→ EXERCISE OBJECTIVE
In the listing below, a line holding "IC31: NOT 74LS04" and a line holding "Q2: NPN 2N3904" mark the range. Retype both exactly, with all lines between them.

→ EXTRACTED DATA
......

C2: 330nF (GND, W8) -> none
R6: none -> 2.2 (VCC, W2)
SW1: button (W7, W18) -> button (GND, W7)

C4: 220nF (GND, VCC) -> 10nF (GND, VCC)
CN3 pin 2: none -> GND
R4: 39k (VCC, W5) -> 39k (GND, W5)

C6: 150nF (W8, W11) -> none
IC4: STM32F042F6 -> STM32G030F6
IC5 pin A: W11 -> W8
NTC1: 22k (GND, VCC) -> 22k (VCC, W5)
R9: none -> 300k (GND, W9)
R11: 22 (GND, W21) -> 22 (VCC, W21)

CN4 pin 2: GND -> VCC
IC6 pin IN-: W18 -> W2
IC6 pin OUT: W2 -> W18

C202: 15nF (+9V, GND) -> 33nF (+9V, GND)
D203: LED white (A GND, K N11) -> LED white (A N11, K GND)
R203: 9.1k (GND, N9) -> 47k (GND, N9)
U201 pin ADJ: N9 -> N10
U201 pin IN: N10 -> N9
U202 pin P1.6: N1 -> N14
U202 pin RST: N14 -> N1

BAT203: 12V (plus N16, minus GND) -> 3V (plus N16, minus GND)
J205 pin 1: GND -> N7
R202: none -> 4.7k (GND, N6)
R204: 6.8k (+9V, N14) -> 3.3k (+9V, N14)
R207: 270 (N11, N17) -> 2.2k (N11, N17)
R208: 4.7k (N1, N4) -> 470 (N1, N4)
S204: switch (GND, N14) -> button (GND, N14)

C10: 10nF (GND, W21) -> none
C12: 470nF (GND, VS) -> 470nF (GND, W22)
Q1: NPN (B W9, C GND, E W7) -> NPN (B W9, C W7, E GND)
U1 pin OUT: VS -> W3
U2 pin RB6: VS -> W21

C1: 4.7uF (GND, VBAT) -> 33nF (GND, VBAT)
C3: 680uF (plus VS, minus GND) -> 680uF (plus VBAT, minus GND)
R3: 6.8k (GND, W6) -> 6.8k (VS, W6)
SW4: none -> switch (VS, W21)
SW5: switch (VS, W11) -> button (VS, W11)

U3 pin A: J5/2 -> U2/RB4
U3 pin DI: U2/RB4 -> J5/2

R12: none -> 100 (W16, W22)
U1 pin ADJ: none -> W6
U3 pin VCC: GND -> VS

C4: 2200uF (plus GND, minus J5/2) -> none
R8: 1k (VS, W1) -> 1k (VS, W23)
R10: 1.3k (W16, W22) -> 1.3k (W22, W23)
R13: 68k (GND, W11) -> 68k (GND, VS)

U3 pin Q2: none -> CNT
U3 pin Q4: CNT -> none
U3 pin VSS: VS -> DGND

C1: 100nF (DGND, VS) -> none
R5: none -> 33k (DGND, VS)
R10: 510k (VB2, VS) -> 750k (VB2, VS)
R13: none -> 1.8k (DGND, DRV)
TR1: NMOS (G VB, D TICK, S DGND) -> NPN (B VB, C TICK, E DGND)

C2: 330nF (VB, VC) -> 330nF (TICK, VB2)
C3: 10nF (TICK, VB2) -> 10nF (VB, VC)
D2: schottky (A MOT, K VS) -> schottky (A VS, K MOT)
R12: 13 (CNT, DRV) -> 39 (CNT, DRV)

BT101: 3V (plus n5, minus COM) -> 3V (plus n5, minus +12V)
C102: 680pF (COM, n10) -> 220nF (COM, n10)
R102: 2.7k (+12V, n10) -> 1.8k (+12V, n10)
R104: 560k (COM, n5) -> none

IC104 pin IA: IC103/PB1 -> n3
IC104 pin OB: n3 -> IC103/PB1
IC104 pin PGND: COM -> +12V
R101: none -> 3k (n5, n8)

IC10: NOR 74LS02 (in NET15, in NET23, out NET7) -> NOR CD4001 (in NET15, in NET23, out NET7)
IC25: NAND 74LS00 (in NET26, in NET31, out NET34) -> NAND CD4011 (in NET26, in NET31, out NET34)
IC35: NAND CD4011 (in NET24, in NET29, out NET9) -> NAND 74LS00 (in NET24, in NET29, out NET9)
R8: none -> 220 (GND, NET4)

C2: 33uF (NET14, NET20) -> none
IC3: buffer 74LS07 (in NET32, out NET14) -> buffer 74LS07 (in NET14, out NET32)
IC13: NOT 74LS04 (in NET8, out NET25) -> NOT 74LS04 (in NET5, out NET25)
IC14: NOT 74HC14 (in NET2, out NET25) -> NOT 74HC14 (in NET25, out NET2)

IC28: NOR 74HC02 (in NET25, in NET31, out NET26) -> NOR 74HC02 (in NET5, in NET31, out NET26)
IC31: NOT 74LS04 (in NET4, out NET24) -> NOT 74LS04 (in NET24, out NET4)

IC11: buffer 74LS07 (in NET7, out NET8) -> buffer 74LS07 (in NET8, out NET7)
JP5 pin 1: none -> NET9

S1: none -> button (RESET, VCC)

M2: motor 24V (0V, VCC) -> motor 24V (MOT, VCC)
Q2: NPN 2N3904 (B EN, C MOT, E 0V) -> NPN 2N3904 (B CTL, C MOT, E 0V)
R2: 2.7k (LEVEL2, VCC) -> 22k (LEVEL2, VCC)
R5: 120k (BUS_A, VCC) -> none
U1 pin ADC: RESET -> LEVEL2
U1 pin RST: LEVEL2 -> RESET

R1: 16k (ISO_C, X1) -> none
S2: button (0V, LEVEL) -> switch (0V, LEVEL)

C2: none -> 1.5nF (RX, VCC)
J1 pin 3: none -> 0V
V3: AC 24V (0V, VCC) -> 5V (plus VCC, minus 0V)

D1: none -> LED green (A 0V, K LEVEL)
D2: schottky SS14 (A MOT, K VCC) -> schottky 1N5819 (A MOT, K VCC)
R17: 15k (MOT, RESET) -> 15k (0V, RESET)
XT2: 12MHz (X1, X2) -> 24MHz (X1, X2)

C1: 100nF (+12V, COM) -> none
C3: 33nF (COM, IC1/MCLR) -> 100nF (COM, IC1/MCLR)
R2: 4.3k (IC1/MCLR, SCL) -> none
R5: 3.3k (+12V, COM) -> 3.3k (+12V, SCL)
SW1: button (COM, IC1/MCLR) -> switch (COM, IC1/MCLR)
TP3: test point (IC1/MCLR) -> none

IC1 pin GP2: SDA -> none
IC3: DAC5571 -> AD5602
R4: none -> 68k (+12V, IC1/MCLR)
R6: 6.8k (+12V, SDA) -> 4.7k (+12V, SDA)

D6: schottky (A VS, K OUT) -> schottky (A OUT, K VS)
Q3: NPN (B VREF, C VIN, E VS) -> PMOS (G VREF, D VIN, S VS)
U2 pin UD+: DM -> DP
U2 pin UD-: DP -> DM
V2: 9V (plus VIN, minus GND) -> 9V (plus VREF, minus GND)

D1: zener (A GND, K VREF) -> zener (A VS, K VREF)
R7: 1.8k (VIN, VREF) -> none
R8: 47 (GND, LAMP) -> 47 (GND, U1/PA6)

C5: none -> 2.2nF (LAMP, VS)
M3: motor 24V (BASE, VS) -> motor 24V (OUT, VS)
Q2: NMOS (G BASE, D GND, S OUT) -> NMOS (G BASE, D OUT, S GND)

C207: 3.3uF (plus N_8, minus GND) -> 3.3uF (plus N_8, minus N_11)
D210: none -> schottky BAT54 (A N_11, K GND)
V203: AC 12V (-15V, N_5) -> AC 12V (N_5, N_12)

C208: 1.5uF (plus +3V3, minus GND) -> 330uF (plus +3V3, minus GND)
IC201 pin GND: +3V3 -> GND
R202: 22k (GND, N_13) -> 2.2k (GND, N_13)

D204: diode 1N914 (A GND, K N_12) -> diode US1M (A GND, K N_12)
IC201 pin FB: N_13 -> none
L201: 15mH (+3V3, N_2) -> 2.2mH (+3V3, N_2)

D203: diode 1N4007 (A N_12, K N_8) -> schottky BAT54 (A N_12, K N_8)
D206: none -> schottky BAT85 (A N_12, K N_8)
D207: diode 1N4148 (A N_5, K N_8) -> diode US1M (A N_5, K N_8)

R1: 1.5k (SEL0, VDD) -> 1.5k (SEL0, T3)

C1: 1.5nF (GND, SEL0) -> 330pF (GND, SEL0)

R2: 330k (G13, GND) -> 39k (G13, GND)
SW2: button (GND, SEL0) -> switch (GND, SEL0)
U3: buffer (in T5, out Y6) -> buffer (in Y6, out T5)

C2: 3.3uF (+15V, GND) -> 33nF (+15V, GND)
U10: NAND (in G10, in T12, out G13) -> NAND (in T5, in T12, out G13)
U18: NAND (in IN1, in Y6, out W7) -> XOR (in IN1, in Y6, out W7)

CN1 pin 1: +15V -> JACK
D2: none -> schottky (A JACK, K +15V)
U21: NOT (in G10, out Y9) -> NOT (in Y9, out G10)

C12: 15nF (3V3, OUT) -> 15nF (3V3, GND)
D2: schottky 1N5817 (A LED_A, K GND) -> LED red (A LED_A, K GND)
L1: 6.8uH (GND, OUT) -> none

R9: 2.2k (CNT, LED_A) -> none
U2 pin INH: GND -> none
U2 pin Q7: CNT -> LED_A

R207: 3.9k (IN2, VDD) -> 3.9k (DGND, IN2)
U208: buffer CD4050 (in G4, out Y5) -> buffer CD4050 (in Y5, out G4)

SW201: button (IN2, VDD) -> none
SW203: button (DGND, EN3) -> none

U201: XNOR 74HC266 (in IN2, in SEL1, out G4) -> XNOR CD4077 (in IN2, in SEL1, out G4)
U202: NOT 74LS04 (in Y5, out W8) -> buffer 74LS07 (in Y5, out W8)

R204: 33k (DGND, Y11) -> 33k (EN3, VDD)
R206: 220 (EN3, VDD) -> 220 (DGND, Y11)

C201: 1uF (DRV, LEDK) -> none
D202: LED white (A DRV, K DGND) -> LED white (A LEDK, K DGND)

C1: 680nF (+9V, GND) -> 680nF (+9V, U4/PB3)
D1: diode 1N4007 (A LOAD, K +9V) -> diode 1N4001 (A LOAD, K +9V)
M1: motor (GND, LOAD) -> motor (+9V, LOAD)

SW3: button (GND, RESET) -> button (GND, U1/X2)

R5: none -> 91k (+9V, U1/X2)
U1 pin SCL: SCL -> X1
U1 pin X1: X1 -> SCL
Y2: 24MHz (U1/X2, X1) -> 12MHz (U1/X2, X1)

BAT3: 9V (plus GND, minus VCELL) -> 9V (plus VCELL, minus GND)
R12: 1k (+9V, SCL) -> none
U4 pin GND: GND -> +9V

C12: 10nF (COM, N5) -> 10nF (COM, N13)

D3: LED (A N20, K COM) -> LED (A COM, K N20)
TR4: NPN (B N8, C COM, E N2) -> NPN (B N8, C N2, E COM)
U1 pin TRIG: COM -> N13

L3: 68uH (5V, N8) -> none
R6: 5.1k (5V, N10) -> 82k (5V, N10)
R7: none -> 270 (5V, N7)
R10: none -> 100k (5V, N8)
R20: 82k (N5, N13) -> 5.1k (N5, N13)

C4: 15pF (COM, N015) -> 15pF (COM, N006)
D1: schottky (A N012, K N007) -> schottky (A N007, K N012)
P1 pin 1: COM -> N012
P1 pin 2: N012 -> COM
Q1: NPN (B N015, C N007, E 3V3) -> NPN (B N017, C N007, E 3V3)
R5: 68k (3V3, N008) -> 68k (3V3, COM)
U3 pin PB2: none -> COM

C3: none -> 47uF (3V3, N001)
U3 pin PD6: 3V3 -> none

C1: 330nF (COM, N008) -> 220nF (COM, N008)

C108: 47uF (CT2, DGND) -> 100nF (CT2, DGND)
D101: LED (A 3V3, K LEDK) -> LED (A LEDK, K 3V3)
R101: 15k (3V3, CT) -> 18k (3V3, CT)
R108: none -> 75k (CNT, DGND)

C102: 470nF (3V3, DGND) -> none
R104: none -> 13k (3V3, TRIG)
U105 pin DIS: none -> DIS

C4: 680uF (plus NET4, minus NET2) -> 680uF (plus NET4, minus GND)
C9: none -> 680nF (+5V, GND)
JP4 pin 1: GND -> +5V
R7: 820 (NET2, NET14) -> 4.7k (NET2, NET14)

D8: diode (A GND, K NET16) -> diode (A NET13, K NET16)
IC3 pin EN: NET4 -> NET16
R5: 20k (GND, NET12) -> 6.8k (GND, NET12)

......

→ ANSWER SECTION
IC31: NOT 74LS04 (in NET4, out NET24) -> NOT 74LS04 (in NET24, out NET4)

IC11: buffer 74LS07 (in NET7, out NET8) -> buffer 74LS07 (in NET8, out NET7)
JP5 pin 1: none -> NET9

S1: none -> button (RESET, VCC)

M2: motor 24V (0V, VCC) -> motor 24V (MOT, VCC)
Q2: NPN 2N3904 (B EN, C MOT, E 0V) -> NPN 2N3904 (B CTL, C MOT, E 0V)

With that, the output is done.